Dataset records:
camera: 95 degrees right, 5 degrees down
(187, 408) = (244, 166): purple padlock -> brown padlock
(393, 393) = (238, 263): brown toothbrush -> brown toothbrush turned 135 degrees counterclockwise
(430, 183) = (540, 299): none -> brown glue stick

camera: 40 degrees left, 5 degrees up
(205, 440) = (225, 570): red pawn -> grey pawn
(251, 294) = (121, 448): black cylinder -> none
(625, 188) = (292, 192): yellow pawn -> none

...

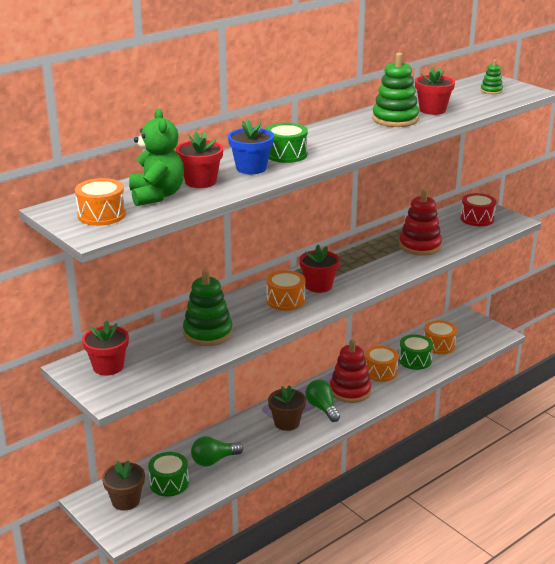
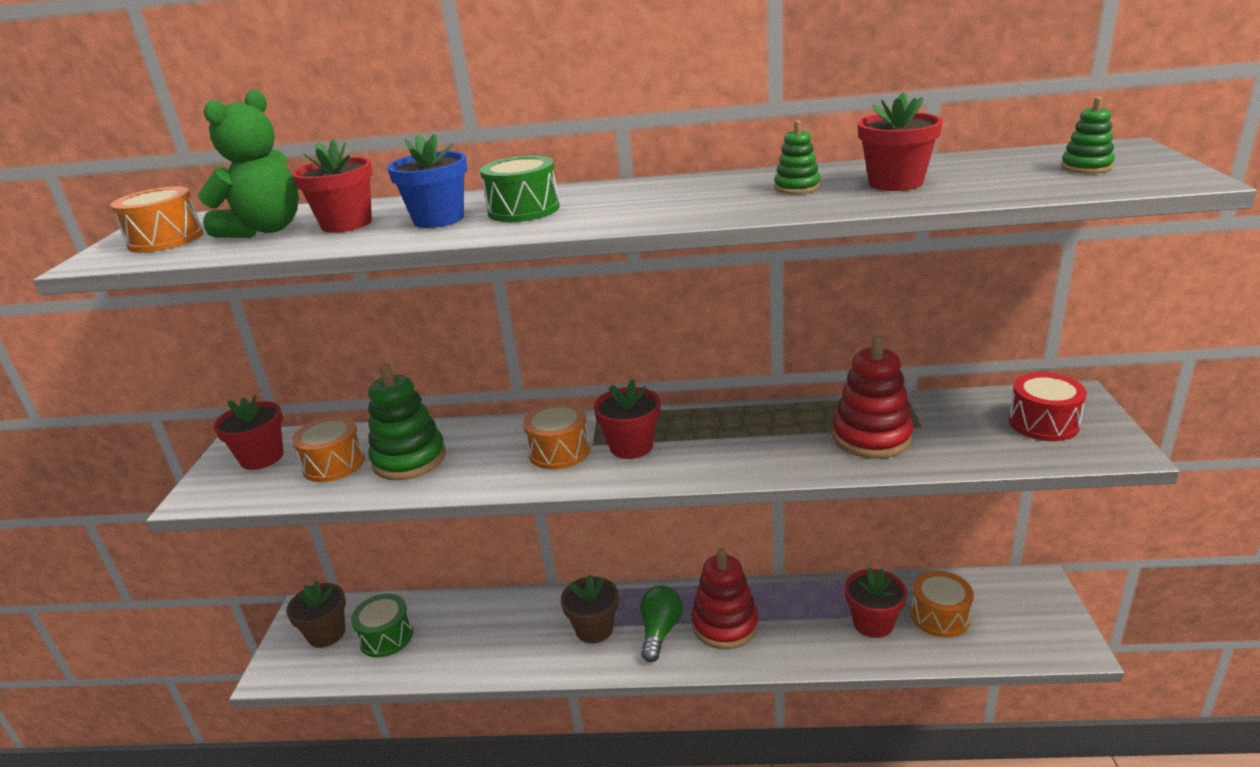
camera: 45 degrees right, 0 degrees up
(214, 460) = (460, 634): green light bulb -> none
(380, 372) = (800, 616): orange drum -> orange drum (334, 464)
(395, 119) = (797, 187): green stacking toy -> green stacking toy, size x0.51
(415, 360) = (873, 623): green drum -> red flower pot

...

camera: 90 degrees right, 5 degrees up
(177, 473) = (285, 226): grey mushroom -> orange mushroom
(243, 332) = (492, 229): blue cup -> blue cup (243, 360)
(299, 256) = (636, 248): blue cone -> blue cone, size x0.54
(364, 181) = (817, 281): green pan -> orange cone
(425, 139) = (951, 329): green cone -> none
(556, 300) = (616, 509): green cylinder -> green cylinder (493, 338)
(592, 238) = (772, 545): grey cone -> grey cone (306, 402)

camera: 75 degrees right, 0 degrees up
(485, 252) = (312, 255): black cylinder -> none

The task>
All that is needed is the exact run of lines above from the line containing "(556, 300) = (616, 509): green" through the line containing "(485, 252) = (312, 255): black", both of them included.

Answer to this task>
(556, 300) = (616, 509): green cylinder -> green cylinder (493, 338)
(592, 238) = (772, 545): grey cone -> grey cone (306, 402)

camera: 75 degrees right, 0 degrees up
(485, 252) = (312, 255): black cylinder -> none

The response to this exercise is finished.